Data excerpts:
···
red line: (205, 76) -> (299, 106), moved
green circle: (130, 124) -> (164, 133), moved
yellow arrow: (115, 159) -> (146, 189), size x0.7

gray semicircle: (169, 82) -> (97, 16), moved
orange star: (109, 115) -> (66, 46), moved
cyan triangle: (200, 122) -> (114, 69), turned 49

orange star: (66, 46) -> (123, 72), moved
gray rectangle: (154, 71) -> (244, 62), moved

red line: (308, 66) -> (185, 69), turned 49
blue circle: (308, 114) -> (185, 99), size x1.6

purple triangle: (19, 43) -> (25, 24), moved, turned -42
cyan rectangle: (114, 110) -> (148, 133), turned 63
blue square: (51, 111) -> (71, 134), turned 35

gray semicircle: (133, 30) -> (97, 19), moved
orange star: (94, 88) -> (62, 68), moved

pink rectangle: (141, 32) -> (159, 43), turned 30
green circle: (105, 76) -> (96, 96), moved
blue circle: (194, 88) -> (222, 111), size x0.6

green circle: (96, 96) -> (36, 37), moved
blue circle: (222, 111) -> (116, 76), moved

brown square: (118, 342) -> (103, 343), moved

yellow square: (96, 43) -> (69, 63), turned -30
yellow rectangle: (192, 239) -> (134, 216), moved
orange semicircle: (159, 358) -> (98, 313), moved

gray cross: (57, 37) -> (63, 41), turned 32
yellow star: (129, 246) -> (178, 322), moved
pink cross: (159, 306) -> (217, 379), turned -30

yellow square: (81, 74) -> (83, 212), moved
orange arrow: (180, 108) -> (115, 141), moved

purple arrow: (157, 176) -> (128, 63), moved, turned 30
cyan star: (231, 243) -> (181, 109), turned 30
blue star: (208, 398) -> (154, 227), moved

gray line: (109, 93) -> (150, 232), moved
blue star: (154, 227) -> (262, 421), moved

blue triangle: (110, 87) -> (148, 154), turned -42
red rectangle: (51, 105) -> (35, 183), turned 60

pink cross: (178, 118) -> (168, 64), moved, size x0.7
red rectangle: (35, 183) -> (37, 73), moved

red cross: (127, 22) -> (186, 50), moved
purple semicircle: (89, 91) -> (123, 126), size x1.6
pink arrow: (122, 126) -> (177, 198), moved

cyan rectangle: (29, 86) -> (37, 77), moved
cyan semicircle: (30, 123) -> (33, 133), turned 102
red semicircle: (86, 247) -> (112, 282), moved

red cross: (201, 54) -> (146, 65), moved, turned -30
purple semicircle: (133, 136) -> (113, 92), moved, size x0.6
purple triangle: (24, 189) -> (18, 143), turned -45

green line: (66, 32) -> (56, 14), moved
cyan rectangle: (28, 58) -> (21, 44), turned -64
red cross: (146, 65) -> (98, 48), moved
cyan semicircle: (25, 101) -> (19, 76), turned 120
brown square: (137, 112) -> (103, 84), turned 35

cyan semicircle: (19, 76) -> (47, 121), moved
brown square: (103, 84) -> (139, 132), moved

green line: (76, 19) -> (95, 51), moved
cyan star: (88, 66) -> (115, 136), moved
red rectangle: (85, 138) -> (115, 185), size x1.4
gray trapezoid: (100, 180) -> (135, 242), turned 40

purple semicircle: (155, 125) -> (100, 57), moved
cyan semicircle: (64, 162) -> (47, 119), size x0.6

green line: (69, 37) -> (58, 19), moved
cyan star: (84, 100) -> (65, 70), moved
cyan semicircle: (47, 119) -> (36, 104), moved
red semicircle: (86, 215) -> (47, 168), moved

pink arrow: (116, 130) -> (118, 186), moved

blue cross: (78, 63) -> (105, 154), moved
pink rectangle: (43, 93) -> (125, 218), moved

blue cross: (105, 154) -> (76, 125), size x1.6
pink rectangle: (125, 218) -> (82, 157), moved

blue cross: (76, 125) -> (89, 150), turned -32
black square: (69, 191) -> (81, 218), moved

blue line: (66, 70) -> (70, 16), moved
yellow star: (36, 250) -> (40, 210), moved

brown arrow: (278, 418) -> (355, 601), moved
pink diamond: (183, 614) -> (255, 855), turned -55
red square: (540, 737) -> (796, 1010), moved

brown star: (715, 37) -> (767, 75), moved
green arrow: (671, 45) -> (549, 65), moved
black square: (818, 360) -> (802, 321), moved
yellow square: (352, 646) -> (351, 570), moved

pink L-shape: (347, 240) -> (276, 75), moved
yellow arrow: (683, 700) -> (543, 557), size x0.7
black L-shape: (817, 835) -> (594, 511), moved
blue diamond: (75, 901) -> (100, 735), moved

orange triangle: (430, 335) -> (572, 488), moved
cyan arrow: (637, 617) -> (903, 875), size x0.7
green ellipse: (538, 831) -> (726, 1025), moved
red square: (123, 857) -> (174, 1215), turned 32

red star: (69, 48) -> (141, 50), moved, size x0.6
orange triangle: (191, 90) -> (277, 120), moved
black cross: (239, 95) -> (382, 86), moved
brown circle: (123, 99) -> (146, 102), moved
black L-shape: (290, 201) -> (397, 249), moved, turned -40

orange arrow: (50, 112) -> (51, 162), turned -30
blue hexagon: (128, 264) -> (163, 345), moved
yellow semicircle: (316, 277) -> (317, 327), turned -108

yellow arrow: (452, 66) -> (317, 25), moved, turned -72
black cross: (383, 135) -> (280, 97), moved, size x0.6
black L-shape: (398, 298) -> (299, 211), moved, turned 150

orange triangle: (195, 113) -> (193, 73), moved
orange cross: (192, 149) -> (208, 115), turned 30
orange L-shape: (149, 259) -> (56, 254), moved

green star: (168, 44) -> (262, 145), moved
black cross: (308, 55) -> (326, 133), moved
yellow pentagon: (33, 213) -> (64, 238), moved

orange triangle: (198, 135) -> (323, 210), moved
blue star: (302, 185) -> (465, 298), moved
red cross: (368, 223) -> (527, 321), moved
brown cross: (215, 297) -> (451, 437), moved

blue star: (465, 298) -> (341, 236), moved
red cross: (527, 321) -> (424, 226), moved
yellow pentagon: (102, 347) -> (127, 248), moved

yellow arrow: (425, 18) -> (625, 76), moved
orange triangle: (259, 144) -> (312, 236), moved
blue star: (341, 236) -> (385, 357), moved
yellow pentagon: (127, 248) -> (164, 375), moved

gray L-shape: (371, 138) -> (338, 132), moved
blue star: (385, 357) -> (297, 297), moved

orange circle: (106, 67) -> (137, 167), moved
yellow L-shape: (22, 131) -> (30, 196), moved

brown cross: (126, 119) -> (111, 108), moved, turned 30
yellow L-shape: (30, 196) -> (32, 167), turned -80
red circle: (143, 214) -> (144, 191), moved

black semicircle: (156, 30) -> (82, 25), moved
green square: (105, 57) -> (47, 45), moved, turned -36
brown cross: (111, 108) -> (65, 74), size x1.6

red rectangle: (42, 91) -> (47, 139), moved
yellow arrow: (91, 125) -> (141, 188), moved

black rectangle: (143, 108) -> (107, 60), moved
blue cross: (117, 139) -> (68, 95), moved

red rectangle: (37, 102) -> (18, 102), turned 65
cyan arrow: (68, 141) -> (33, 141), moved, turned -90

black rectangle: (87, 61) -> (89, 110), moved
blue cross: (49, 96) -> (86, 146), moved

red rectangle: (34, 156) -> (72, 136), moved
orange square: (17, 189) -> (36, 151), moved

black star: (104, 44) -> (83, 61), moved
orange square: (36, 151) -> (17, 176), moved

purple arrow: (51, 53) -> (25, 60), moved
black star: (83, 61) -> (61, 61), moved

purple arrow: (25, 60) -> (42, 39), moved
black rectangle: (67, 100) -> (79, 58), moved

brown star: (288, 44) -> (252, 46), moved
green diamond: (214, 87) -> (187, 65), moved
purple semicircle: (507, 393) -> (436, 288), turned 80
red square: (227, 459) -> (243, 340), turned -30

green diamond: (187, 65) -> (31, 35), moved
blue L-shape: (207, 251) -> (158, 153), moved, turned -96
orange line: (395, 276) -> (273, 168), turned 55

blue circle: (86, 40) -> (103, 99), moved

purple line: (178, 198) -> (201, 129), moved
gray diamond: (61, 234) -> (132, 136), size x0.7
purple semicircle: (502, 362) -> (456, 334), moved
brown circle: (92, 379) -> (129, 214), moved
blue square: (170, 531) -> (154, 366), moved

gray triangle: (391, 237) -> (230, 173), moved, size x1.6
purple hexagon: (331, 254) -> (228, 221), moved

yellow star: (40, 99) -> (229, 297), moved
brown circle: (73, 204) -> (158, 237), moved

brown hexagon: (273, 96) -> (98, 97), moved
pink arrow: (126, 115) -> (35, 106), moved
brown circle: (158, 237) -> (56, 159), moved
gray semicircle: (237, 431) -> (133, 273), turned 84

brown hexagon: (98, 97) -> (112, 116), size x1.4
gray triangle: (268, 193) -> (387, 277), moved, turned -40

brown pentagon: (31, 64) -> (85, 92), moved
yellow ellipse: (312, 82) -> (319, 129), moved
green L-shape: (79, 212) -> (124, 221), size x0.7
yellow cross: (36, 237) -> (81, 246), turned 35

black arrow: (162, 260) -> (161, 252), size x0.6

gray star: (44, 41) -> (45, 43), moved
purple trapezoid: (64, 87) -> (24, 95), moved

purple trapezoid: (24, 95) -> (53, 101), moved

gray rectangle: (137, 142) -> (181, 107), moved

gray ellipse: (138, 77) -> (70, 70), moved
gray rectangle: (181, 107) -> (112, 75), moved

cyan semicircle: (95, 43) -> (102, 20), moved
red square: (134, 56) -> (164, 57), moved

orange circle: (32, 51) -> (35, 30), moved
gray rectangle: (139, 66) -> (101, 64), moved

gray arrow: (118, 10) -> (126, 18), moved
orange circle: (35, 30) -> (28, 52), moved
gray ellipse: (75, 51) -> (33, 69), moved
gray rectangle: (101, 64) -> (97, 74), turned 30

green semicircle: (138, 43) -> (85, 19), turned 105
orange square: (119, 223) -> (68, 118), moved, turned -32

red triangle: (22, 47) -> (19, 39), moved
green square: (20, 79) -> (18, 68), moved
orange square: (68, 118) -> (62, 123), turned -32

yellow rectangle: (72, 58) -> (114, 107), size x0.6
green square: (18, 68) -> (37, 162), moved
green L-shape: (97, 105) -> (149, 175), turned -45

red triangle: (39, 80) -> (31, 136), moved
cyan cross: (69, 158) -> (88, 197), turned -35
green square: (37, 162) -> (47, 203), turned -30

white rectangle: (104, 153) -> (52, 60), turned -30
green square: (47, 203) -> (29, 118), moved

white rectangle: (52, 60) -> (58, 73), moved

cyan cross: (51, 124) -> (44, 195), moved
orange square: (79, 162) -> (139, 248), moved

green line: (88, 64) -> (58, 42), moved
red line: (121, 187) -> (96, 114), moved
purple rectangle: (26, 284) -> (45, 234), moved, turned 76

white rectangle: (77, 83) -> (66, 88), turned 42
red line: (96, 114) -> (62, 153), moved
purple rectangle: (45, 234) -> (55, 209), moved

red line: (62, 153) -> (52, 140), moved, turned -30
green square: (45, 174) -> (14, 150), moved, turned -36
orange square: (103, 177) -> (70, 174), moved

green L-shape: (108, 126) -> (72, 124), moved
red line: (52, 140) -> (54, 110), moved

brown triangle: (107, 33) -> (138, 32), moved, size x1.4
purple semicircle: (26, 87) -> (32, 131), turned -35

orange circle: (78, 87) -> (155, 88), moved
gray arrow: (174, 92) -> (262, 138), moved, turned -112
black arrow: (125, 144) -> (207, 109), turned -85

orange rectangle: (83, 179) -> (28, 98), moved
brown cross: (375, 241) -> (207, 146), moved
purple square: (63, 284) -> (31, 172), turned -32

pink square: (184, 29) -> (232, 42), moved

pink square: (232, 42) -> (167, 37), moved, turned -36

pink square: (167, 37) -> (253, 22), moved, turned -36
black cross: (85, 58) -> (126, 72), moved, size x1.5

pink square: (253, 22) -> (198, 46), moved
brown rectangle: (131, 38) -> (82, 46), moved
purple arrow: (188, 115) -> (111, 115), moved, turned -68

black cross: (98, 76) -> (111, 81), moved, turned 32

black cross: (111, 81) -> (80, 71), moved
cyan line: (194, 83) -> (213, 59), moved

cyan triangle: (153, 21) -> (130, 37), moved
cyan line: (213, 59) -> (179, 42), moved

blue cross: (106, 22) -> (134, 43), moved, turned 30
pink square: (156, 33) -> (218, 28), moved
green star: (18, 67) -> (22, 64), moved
···
Problem details:
Which lines run from the one holding "red line: (62, 153)" through the one holding "orange rectangle: (83, 179)" in the records above? Repeat them exactly, both included, and nothing more.

Exercise response:
red line: (62, 153) -> (52, 140), moved, turned -30
green square: (45, 174) -> (14, 150), moved, turned -36
orange square: (103, 177) -> (70, 174), moved

green L-shape: (108, 126) -> (72, 124), moved
red line: (52, 140) -> (54, 110), moved

brown triangle: (107, 33) -> (138, 32), moved, size x1.4
purple semicircle: (26, 87) -> (32, 131), turned -35

orange circle: (78, 87) -> (155, 88), moved
gray arrow: (174, 92) -> (262, 138), moved, turned -112
black arrow: (125, 144) -> (207, 109), turned -85

orange rectangle: (83, 179) -> (28, 98), moved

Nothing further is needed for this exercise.